Before-and-after object lists:

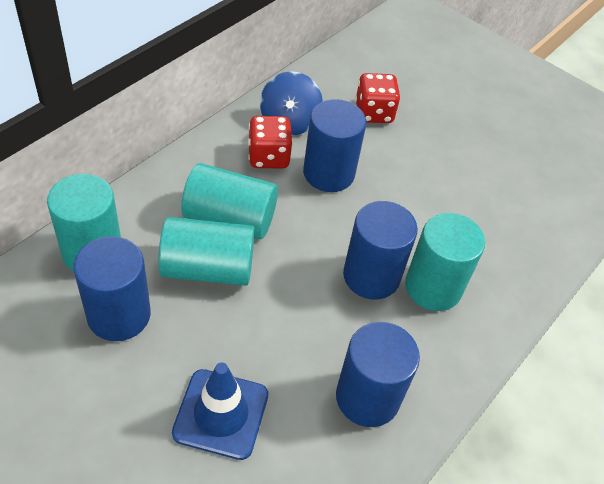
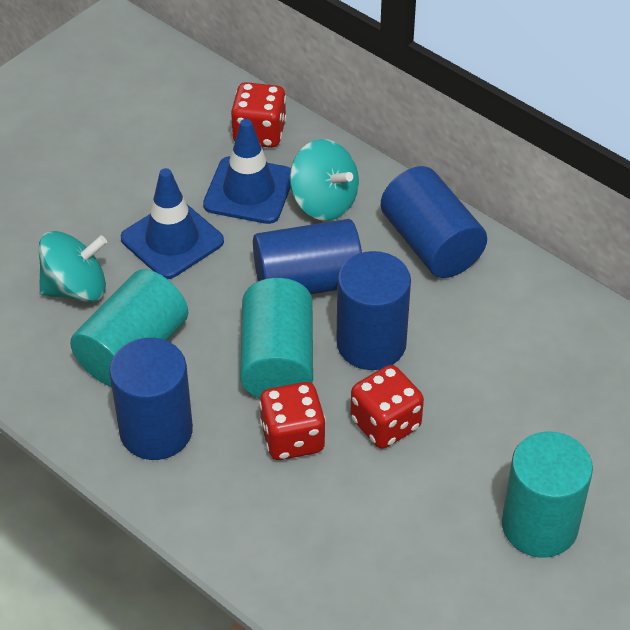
blue spinning top: 1 -> 0
blue traffic cone: 1 -> 2
red dice: 2 -> 3
turquoise cylinder: 4 -> 3
turquoise spinning top: 0 -> 2

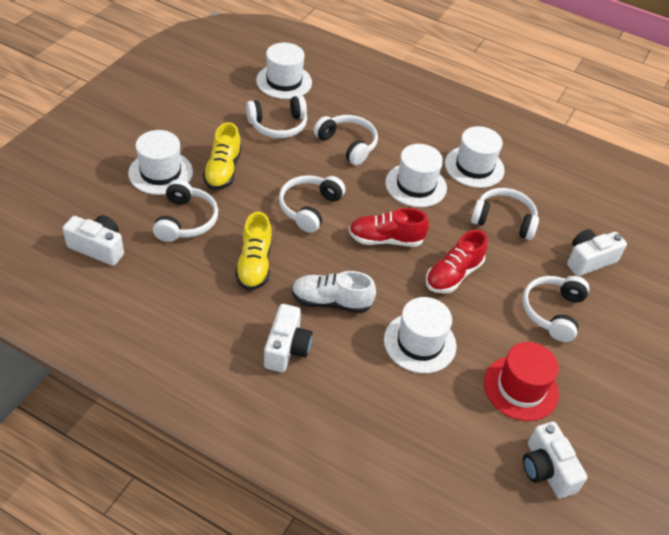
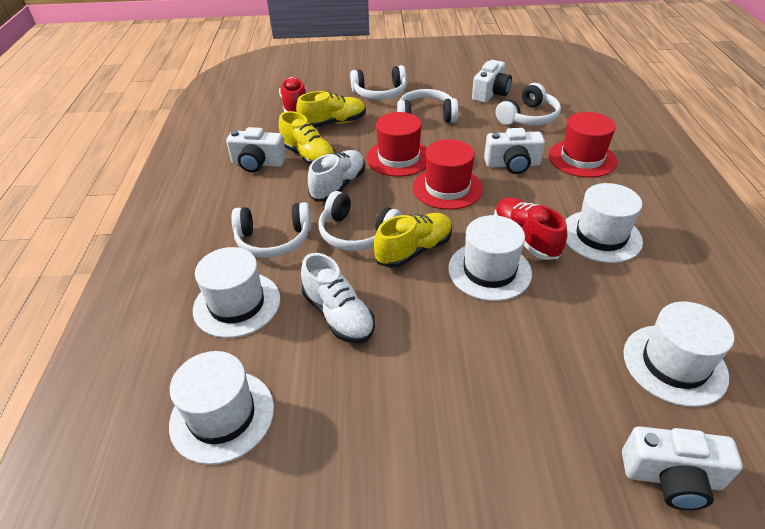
red hat: 1 -> 3
white headphones: 6 -> 5
white shoe: 1 -> 2
yellow shoe: 2 -> 3

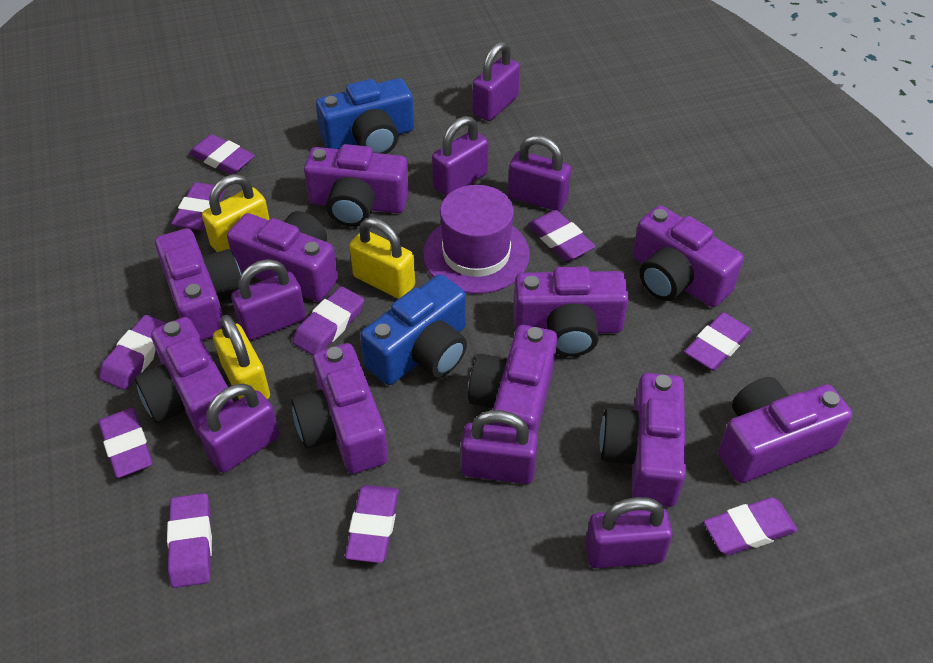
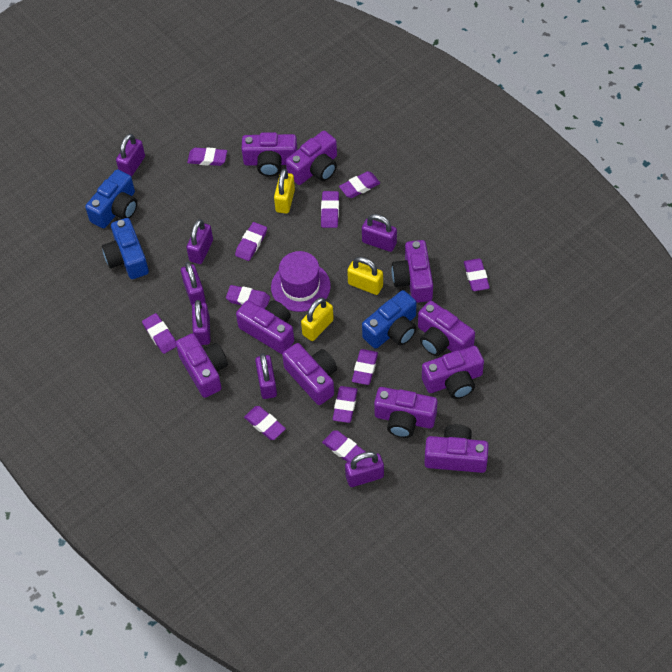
blue camera: 2 -> 3
purple eraser: 10 -> 11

◆ What the task asks
Only the lines from the one containing "white headphones: 6 -> 5" through the last line of the entries belong in the answer, given again exactly. Images stay out.

◆ Task answer
white headphones: 6 -> 5
white shoe: 1 -> 2
yellow shoe: 2 -> 3

blue camera: 2 -> 3
purple eraser: 10 -> 11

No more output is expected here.